(Work instructions) Below is a listing; reproduce exactly its lines from the one containing "D201: zener 5.6V" to its last line, both ends kept, and no other lines.

========

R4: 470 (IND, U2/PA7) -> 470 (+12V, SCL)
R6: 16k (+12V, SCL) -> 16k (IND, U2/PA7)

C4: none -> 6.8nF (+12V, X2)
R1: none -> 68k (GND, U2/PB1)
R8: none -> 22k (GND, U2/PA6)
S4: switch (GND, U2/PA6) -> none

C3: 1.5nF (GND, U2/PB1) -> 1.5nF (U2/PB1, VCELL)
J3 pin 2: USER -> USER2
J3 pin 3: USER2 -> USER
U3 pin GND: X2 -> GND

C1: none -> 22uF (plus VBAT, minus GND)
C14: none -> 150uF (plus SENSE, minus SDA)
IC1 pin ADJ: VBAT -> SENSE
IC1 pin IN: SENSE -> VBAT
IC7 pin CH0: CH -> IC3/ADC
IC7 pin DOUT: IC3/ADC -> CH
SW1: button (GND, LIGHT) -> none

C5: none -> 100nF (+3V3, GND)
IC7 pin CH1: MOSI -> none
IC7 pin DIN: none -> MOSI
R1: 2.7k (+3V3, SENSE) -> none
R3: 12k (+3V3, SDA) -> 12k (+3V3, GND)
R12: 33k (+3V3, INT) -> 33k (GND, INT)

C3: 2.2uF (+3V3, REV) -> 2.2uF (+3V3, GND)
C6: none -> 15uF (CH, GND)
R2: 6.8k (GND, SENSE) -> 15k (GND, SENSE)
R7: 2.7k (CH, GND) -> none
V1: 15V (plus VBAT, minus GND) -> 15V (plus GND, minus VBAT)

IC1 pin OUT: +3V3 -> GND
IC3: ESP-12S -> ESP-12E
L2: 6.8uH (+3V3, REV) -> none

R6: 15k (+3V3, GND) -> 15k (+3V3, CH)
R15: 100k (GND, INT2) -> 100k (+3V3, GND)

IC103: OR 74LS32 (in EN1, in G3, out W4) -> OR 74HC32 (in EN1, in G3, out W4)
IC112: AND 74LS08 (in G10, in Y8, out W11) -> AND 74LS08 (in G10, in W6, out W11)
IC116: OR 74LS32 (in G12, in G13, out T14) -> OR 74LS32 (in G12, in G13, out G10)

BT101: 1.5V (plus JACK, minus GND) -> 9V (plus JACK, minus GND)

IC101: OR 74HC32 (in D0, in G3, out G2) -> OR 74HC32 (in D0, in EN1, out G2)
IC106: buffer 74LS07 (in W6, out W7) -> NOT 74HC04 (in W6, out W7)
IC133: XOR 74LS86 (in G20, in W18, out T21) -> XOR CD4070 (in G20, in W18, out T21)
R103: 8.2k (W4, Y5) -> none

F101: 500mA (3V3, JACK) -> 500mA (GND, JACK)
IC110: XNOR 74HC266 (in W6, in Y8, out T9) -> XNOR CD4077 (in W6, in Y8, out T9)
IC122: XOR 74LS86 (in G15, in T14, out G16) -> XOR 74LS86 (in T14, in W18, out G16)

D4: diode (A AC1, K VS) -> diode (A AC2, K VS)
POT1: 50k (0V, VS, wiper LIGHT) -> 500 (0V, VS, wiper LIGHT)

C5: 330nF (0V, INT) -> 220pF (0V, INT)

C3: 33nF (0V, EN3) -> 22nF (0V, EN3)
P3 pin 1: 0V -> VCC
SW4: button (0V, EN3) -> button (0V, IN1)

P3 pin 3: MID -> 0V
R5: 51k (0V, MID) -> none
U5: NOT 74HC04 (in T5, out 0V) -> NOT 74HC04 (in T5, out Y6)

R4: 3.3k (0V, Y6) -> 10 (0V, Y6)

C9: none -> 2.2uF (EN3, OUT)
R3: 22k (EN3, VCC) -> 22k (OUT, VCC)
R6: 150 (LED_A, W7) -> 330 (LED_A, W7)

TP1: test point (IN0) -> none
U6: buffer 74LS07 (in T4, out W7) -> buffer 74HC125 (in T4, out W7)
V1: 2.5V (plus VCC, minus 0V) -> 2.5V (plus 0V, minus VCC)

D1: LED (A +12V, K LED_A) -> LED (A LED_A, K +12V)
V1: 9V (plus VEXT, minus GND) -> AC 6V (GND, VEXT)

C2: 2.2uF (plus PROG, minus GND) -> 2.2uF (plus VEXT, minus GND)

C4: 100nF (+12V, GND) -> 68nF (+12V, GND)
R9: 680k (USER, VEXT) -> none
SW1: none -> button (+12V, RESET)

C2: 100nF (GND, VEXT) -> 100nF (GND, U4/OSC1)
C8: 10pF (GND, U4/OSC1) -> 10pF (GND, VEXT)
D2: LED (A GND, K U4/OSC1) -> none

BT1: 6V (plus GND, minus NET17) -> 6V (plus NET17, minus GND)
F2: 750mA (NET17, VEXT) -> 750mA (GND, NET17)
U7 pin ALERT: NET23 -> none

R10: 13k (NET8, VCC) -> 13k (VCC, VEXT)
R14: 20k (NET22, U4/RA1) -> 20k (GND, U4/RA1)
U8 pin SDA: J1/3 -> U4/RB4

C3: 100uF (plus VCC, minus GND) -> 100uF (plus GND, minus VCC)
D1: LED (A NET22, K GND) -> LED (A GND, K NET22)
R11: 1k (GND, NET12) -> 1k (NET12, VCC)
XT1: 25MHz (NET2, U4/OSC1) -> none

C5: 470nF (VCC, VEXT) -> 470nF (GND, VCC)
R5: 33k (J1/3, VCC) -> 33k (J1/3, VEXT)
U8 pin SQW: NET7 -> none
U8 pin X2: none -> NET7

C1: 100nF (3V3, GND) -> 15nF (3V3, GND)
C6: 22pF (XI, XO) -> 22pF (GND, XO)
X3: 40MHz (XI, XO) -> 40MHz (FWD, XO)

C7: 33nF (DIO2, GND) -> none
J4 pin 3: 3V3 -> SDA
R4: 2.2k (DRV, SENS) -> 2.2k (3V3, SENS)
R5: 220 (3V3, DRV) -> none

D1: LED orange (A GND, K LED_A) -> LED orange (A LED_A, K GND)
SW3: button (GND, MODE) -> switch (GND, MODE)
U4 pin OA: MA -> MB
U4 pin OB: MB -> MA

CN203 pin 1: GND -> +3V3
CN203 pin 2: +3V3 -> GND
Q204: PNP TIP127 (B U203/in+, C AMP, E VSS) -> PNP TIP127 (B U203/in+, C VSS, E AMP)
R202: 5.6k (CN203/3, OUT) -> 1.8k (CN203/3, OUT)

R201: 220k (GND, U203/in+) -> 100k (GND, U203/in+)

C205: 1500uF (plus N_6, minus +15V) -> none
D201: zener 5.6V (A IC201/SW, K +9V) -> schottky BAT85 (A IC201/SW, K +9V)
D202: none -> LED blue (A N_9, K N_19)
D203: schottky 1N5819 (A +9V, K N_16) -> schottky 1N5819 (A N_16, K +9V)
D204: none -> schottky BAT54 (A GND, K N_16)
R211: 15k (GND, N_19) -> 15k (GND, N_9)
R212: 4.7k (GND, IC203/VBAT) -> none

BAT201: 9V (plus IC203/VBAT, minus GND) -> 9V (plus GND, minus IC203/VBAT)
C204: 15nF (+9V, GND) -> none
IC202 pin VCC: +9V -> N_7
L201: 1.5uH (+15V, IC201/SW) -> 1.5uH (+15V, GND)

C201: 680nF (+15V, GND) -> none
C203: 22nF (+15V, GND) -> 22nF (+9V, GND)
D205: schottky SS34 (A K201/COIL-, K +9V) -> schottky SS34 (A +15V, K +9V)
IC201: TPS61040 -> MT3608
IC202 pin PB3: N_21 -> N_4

========

(Exercise response)
D201: zener 5.6V (A IC201/SW, K +9V) -> schottky BAT85 (A IC201/SW, K +9V)
D202: none -> LED blue (A N_9, K N_19)
D203: schottky 1N5819 (A +9V, K N_16) -> schottky 1N5819 (A N_16, K +9V)
D204: none -> schottky BAT54 (A GND, K N_16)
R211: 15k (GND, N_19) -> 15k (GND, N_9)
R212: 4.7k (GND, IC203/VBAT) -> none

BAT201: 9V (plus IC203/VBAT, minus GND) -> 9V (plus GND, minus IC203/VBAT)
C204: 15nF (+9V, GND) -> none
IC202 pin VCC: +9V -> N_7
L201: 1.5uH (+15V, IC201/SW) -> 1.5uH (+15V, GND)

C201: 680nF (+15V, GND) -> none
C203: 22nF (+15V, GND) -> 22nF (+9V, GND)
D205: schottky SS34 (A K201/COIL-, K +9V) -> schottky SS34 (A +15V, K +9V)
IC201: TPS61040 -> MT3608
IC202 pin PB3: N_21 -> N_4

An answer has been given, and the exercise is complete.